**Extracted material**.

----------------------------------------

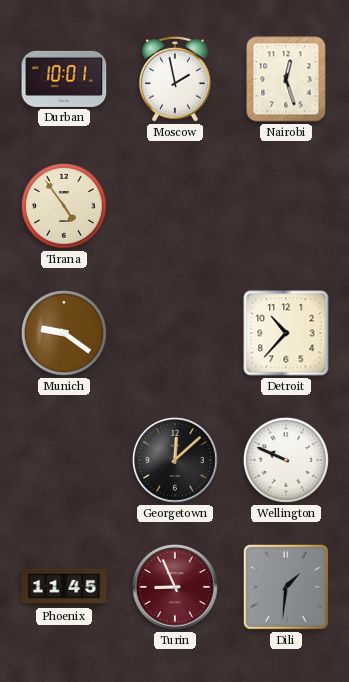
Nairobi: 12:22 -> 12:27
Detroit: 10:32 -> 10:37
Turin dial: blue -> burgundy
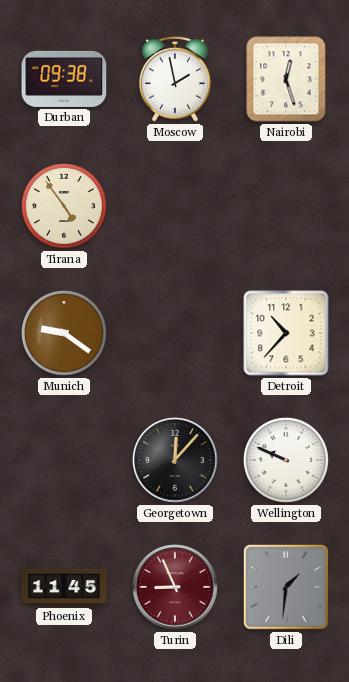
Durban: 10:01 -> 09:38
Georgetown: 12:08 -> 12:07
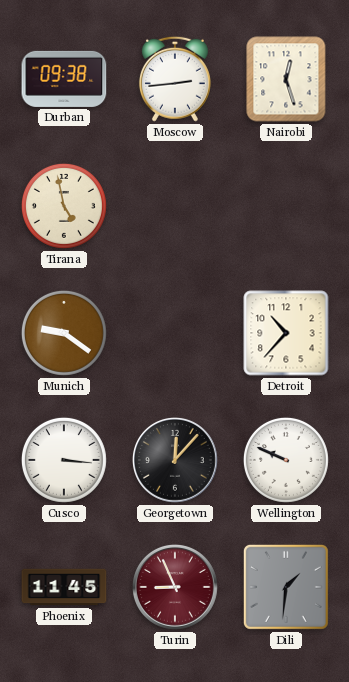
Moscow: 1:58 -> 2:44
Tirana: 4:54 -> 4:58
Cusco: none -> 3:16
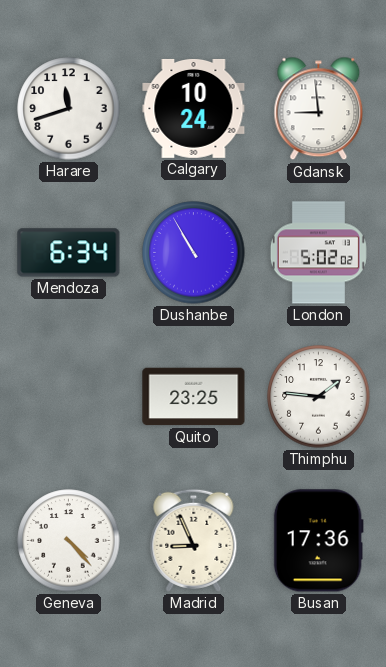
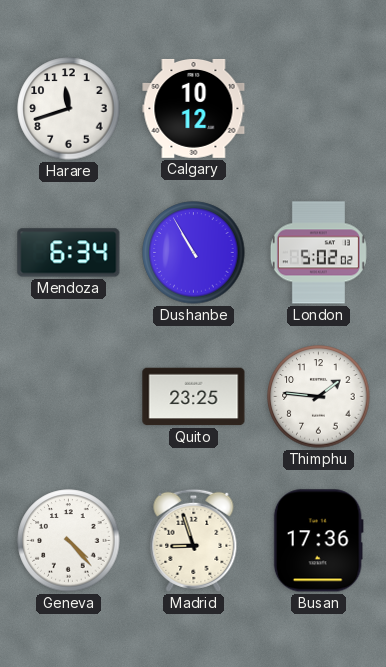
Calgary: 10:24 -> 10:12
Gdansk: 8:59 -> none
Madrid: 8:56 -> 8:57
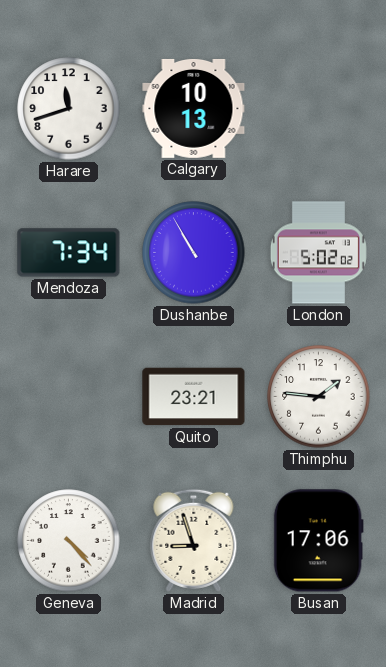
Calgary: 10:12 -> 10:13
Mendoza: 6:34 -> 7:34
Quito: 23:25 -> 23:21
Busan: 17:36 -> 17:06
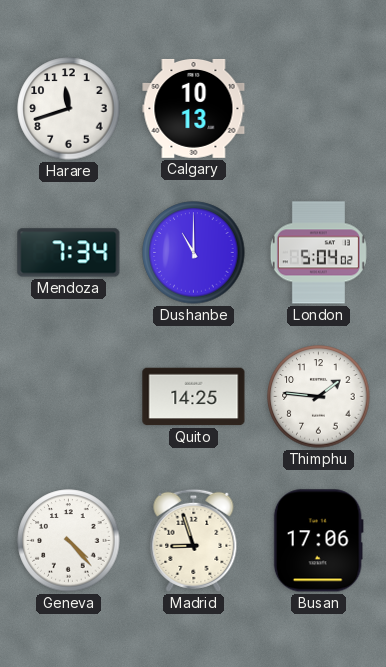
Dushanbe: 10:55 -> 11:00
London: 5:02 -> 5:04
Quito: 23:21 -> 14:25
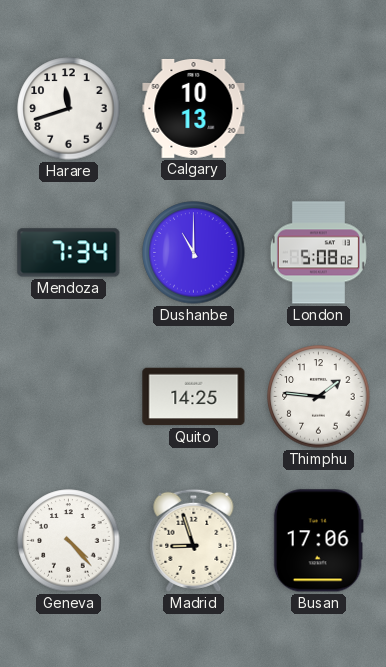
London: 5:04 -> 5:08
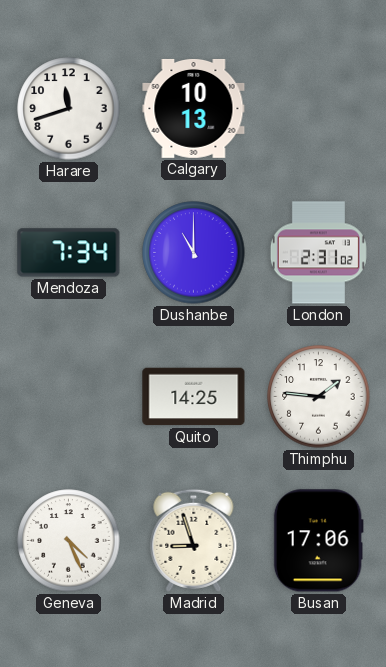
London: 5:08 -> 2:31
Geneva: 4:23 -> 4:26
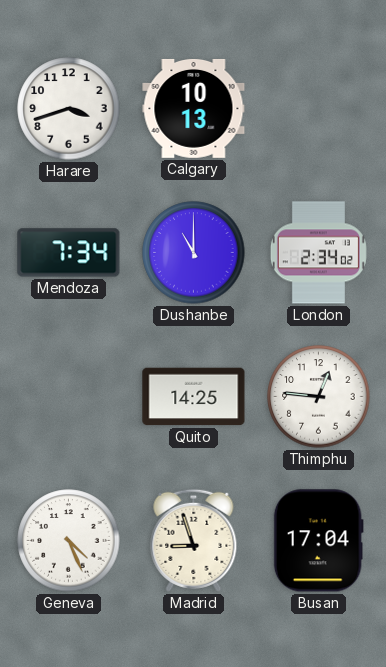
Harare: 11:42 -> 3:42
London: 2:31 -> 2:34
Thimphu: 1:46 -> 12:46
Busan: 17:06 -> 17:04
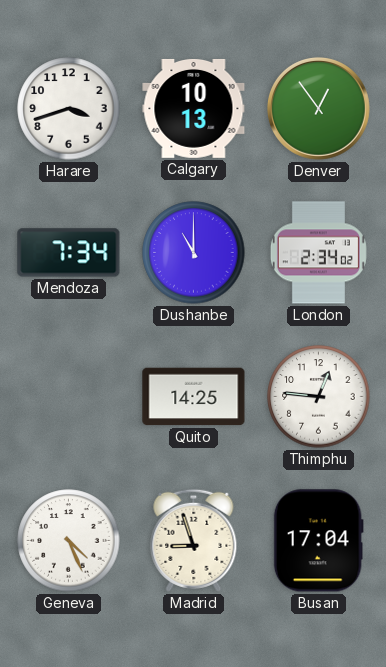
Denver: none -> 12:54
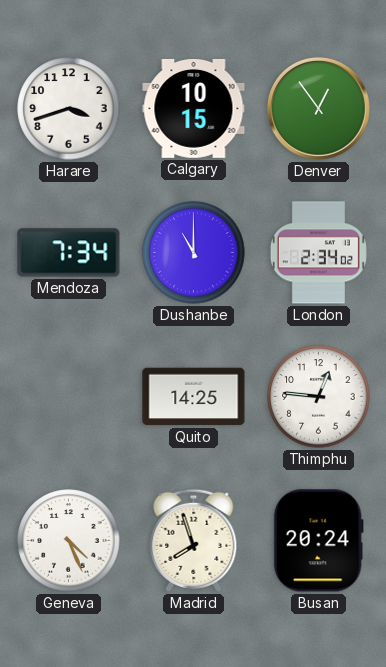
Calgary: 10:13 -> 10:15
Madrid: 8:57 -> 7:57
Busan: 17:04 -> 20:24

----------------------------------------

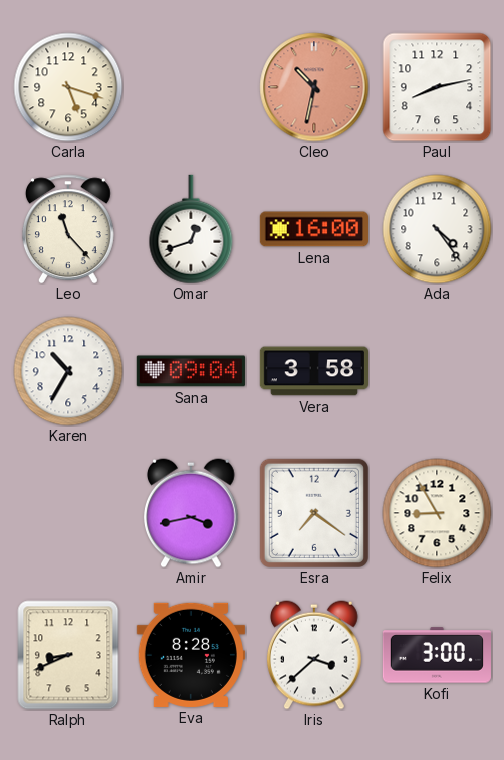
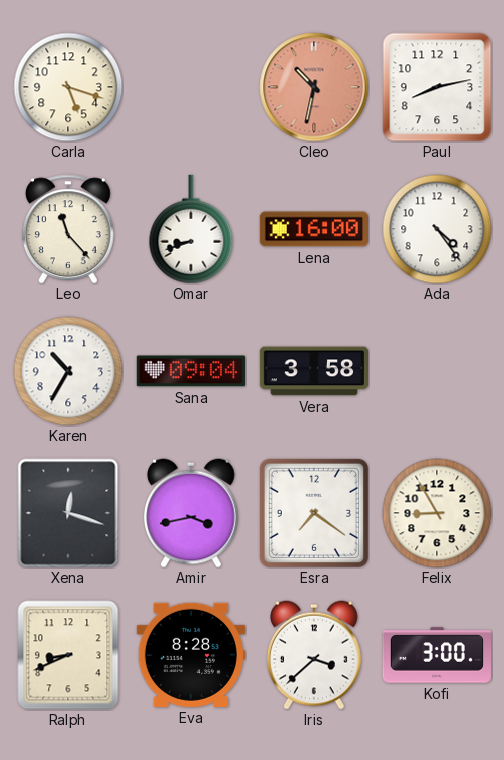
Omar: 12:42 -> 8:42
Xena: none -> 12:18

----------------------------------------

Write out the rows above word for word, from the line with "Nairobi: 12:22 -> 12:27" to the line with "Denver: none -> 12:54", both included, and leave the pictures out of your answer.

Nairobi: 12:22 -> 12:27
Detroit: 10:32 -> 10:37
Turin dial: blue -> burgundy
Durban: 10:01 -> 09:38
Georgetown: 12:08 -> 12:07
Moscow: 1:58 -> 2:44
Tirana: 4:54 -> 4:58
Cusco: none -> 3:16
Calgary: 10:24 -> 10:12
Gdansk: 8:59 -> none
Madrid: 8:56 -> 8:57
Calgary: 10:12 -> 10:13
Mendoza: 6:34 -> 7:34
Quito: 23:25 -> 23:21
Busan: 17:36 -> 17:06
Dushanbe: 10:55 -> 11:00
London: 5:02 -> 5:04
Quito: 23:21 -> 14:25
London: 5:04 -> 5:08
London: 5:08 -> 2:31
Geneva: 4:23 -> 4:26
Harare: 11:42 -> 3:42
London: 2:31 -> 2:34
Thimphu: 1:46 -> 12:46
Busan: 17:06 -> 17:04
Denver: none -> 12:54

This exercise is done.